# Task
Below are some entries. Copy each line that holds the string "sofa".

##### Data for this exercise #####

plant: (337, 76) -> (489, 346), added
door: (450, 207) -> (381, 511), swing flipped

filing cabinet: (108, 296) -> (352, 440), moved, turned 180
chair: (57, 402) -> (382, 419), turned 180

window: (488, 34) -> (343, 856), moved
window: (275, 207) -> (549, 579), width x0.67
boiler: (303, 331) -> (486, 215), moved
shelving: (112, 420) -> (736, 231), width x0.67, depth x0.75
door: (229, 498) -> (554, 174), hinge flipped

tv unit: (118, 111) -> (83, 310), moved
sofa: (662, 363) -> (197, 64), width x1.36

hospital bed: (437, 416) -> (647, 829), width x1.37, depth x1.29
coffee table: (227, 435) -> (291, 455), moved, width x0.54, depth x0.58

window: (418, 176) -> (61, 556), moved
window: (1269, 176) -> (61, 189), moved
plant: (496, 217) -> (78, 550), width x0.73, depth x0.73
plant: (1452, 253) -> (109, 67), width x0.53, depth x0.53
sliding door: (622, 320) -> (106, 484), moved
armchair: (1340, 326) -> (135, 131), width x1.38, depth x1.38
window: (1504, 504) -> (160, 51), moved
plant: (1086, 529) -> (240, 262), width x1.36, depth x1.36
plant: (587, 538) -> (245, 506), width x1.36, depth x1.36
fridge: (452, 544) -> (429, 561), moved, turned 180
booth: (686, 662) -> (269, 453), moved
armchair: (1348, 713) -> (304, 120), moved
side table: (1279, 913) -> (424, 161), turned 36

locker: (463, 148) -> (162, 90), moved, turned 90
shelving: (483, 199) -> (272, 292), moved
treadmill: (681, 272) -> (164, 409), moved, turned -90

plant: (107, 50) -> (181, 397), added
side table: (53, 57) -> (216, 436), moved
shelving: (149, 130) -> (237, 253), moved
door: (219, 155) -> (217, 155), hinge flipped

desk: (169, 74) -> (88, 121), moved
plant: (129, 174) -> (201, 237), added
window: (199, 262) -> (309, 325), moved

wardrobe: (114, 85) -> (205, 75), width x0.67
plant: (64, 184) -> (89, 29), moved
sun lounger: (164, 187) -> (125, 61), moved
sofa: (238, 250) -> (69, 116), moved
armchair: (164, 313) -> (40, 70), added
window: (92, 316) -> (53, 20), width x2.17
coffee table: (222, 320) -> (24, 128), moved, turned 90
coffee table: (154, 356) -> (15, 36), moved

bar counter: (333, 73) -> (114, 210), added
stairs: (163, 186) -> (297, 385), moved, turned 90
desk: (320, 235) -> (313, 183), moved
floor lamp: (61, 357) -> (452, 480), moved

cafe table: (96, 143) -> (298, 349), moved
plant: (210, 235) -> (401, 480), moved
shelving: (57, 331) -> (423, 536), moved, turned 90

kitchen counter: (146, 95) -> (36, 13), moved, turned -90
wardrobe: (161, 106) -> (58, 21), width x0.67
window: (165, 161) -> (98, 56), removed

#####

# Result of the exercise
sofa: (662, 363) -> (197, 64), width x1.36
sofa: (238, 250) -> (69, 116), moved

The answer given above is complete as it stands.